What you should do ->
Exact copy, no pictures: every line from the one that contains "LUX2 pin SCL: 10 -> 11" through the end of the data below, and nothing else.
==== Data supplied ====
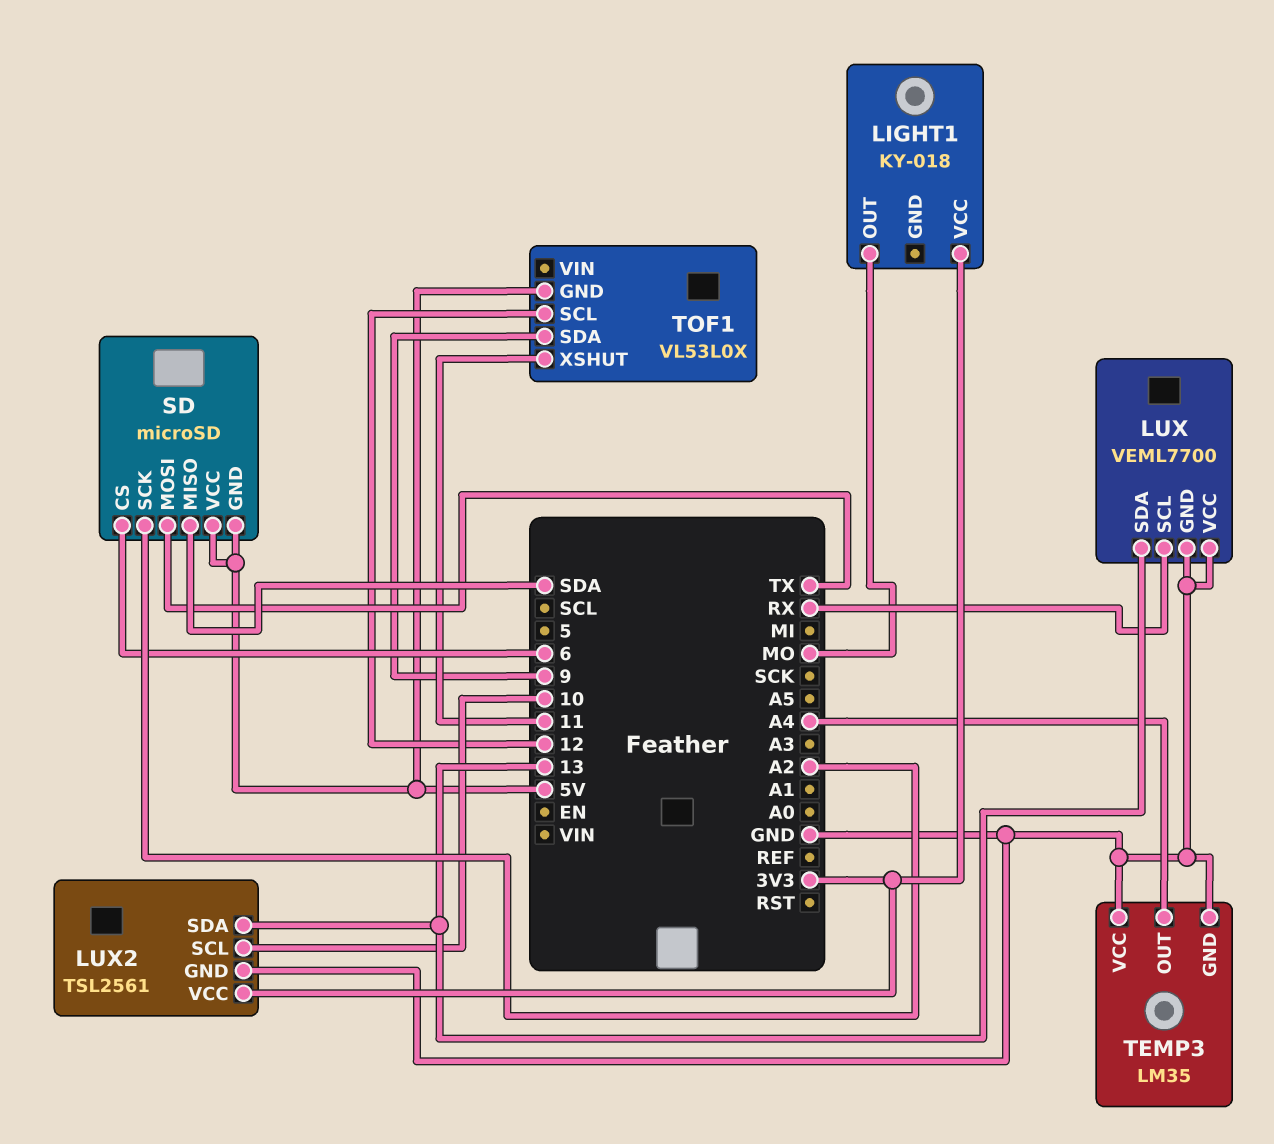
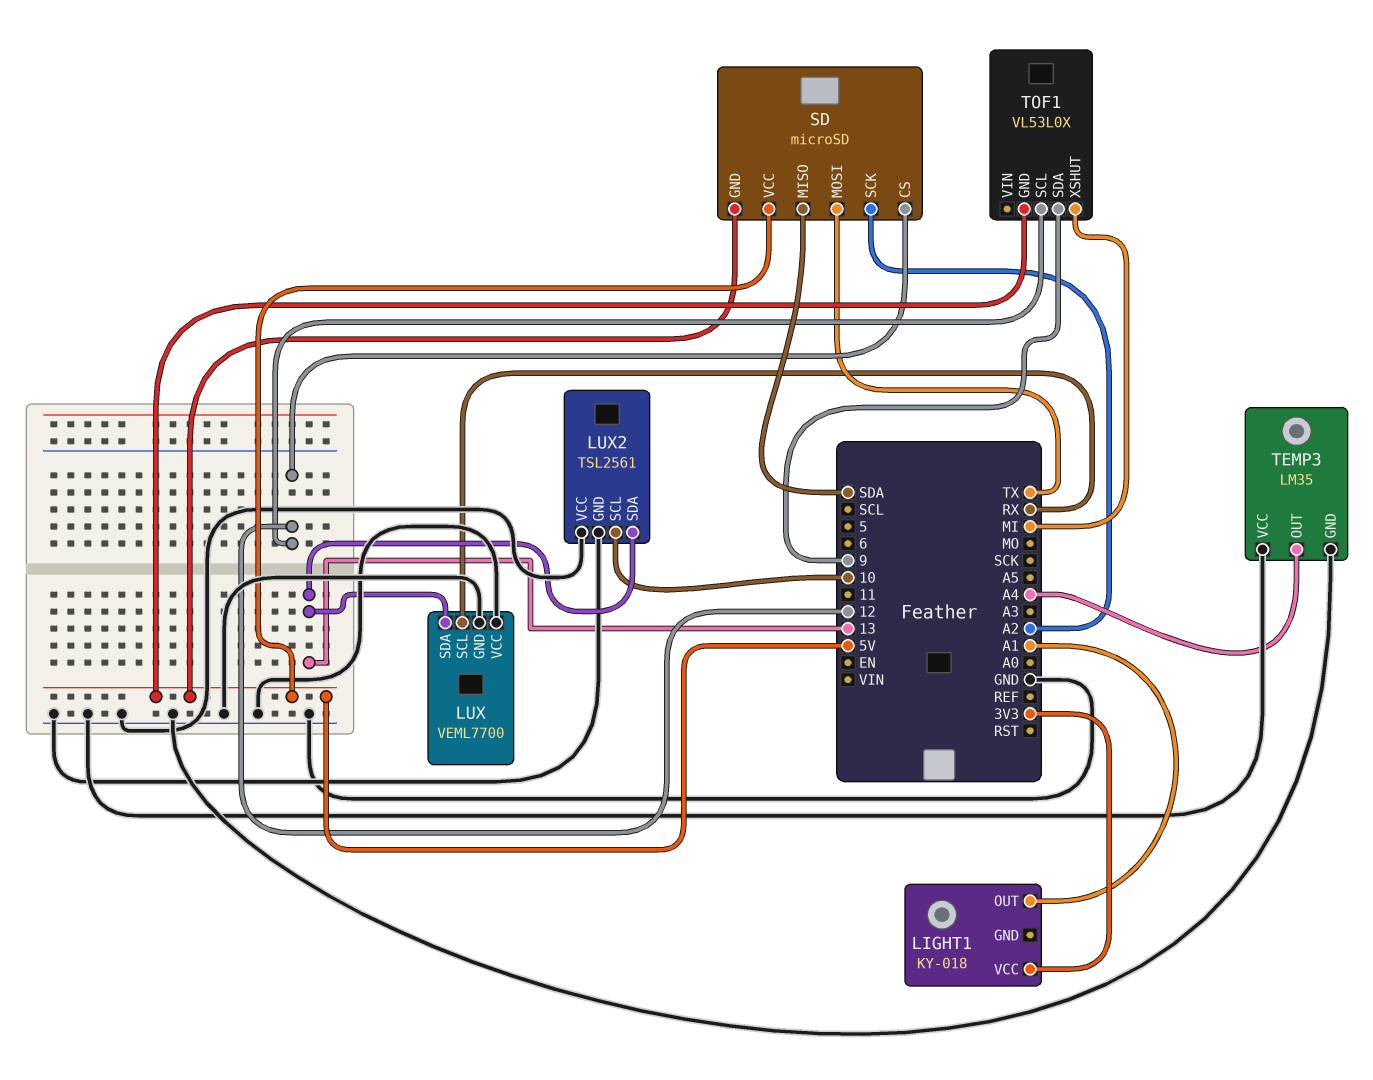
LIGHT1 pin OUT: MO -> A1
LUX2 pin VCC: 3V3 -> GND
SD pin CS: 6 -> 12
TOF1 pin XSHUT: 11 -> MI

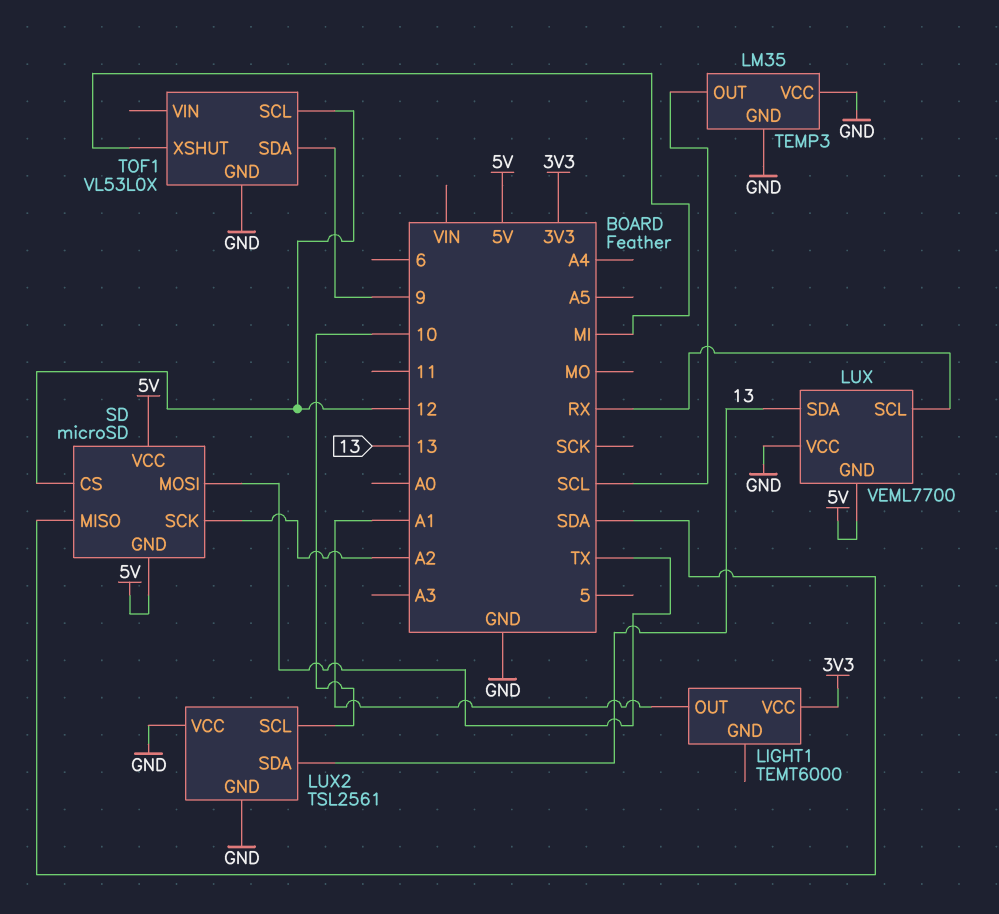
LIGHT1: KY-018 -> TEMT6000
LUX pin GND: GND -> 5V
TEMP3 pin OUT: A4 -> SCL
TOF1 pin GND: 5V -> GND

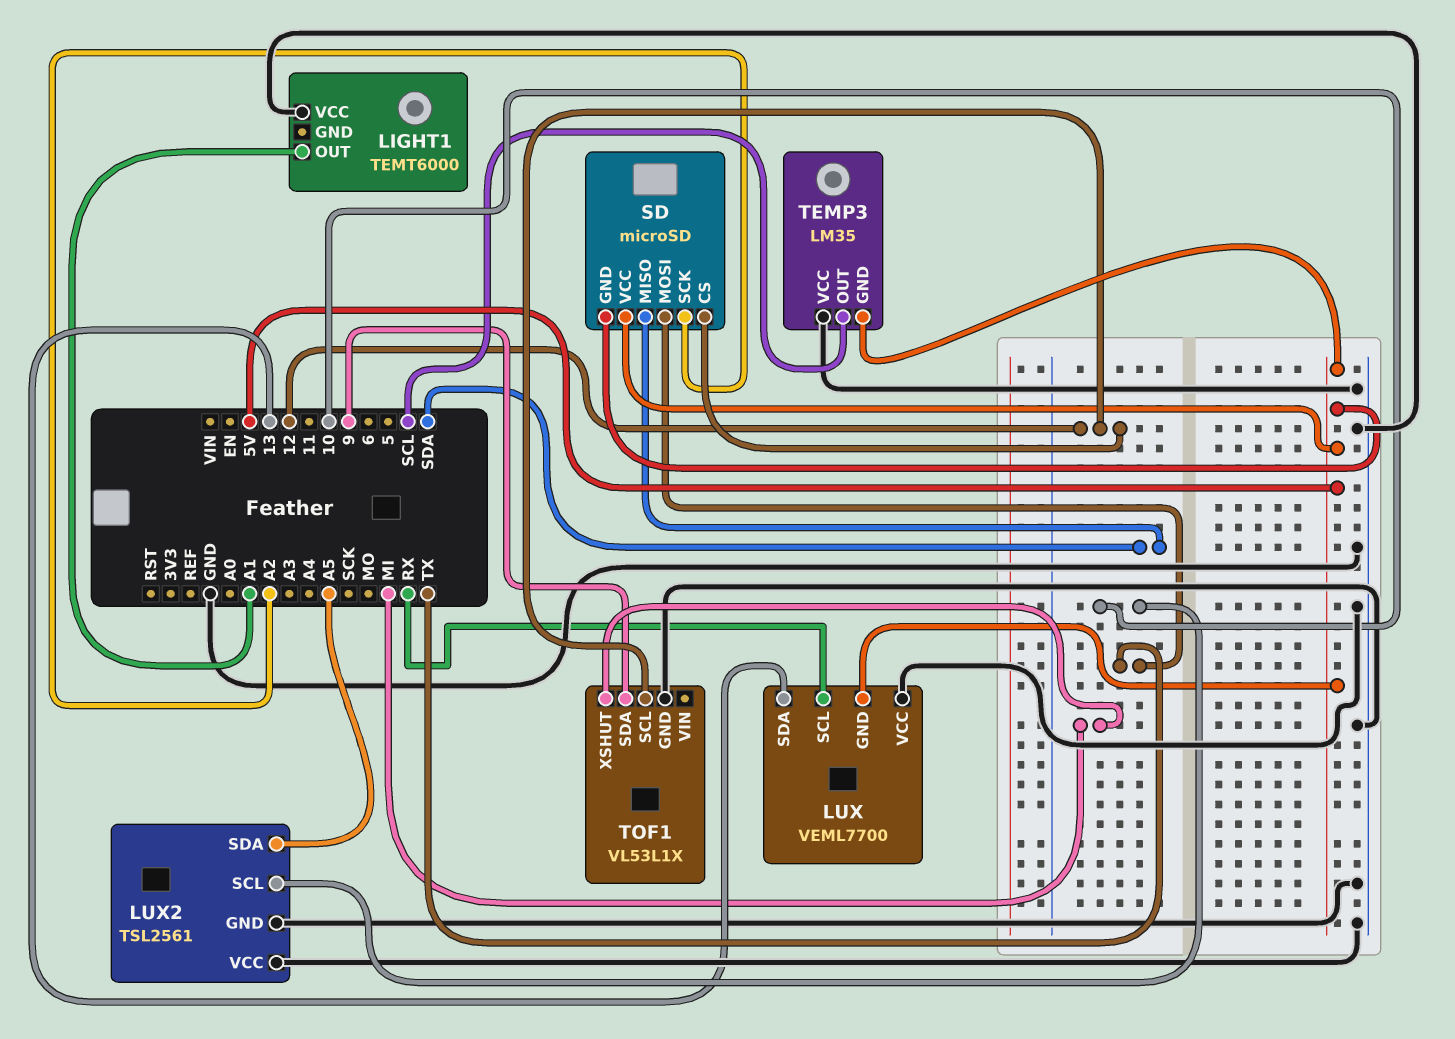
LIGHT1 pin VCC: 3V3 -> GND
LUX2 pin SDA: 13 -> A5
TEMP3 pin GND: GND -> 5V
TOF1: VL53L0X -> VL53L1X

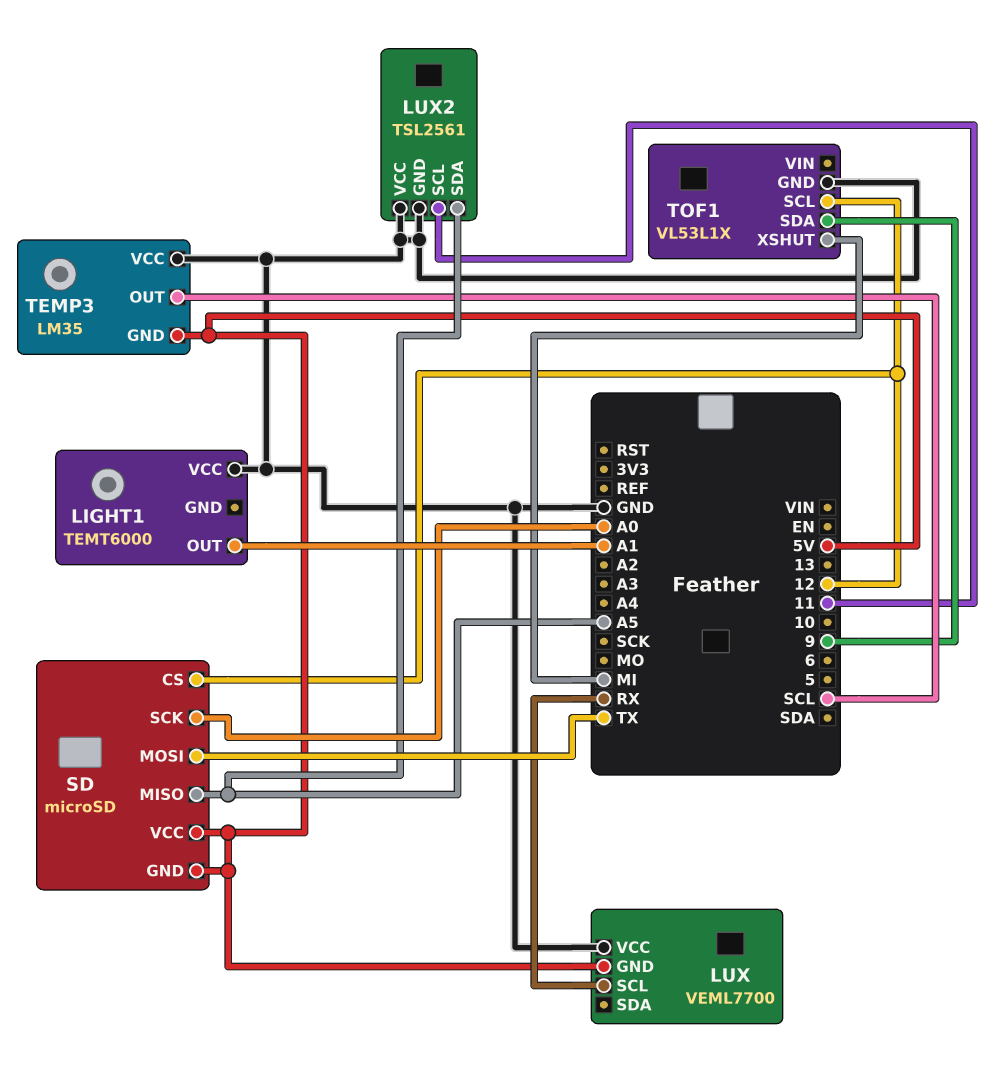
LUX pin SDA: 13 -> none
LUX2 pin SCL: 10 -> 11
SD pin MISO: SDA -> A5
SD pin SCK: A2 -> A0

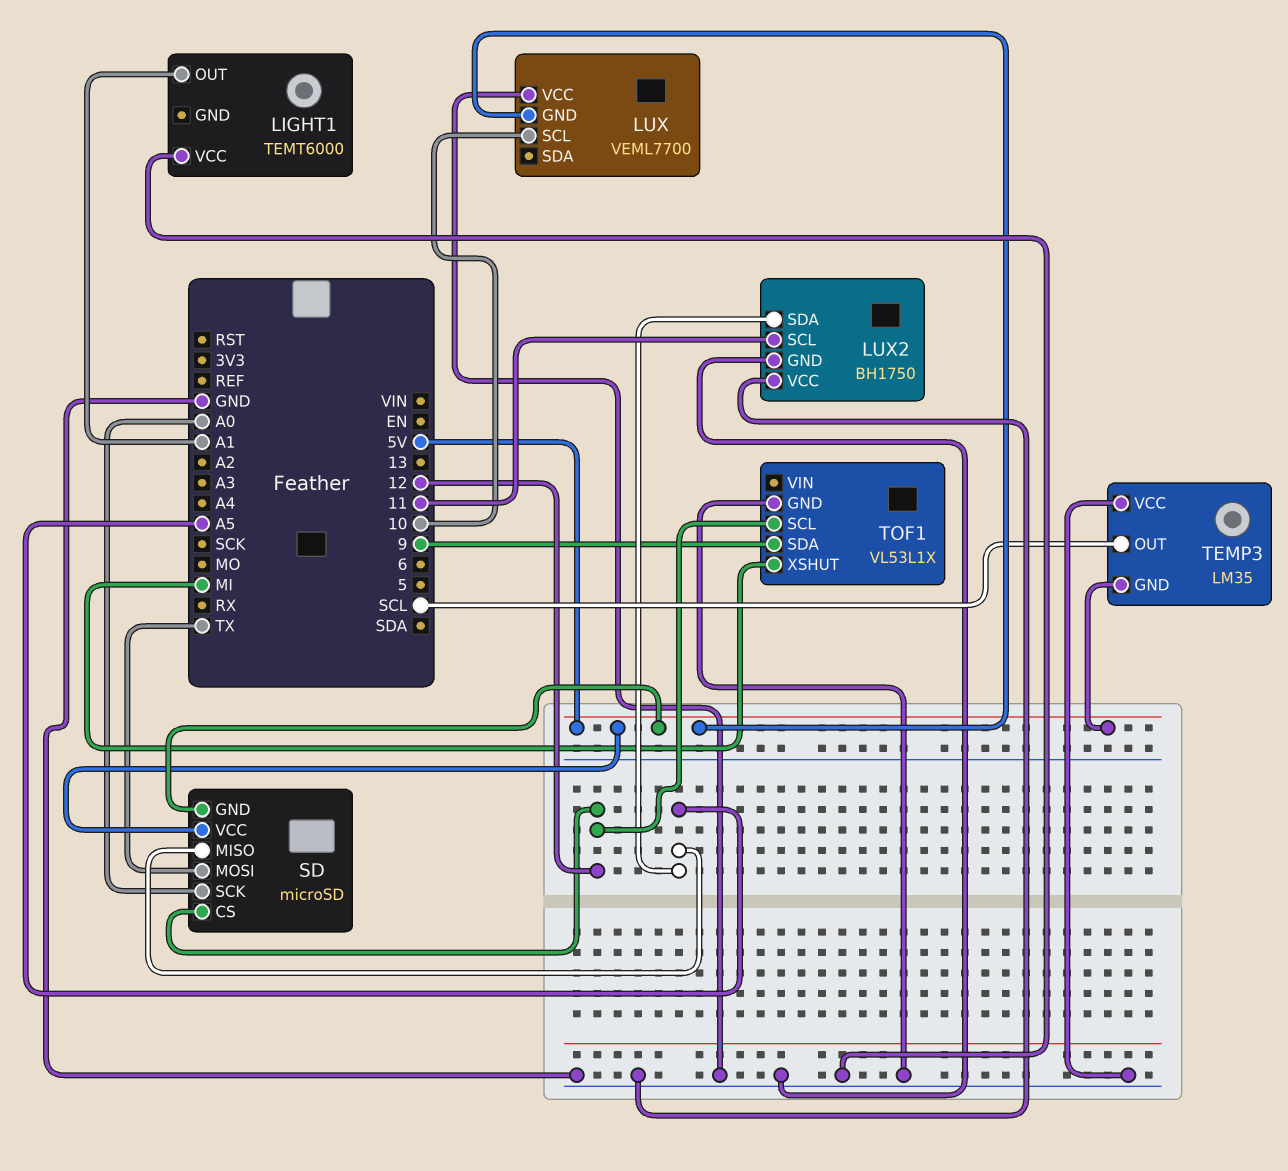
LUX pin SCL: RX -> 10
LUX2: TSL2561 -> BH1750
====
Answer box ->
LUX2 pin SCL: 10 -> 11
SD pin MISO: SDA -> A5
SD pin SCK: A2 -> A0

LUX pin SCL: RX -> 10
LUX2: TSL2561 -> BH1750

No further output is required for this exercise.